━━━━━ Data extract ━━━━━
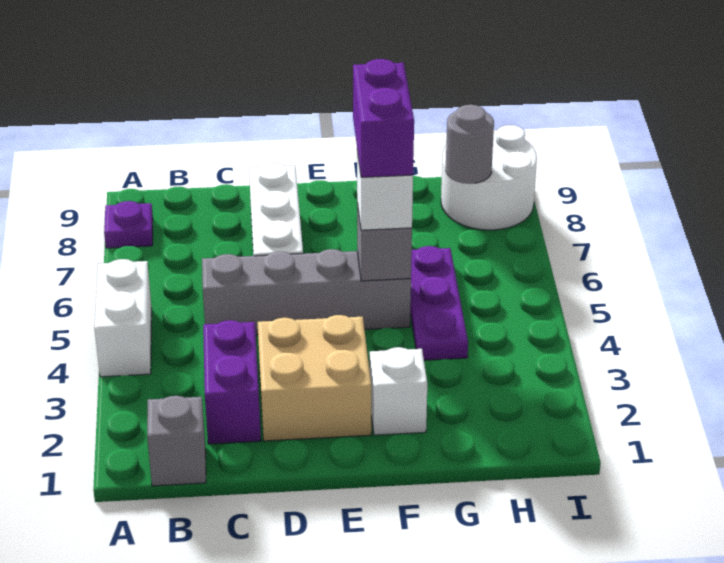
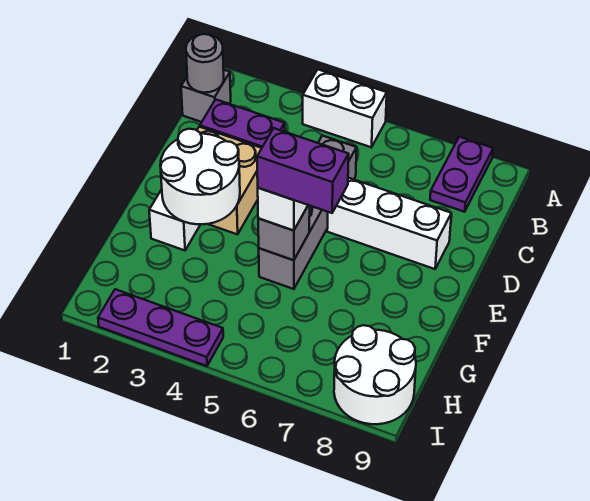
purple plate A8 level 1 -> purple plate A8:B8 level 1
none -> white round brick E2:F3 level 2
purple plate G4:G6 level 1 -> purple plate I2:I4 level 1
grey round brick H8 level 2 -> grey round brick B1 level 2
━━━━━
Nothing should be returned except the lines from the one containing "none -> white round brick E2:F3 level 2" through the last line of the data, each restated word for word.

none -> white round brick E2:F3 level 2
purple plate G4:G6 level 1 -> purple plate I2:I4 level 1
grey round brick H8 level 2 -> grey round brick B1 level 2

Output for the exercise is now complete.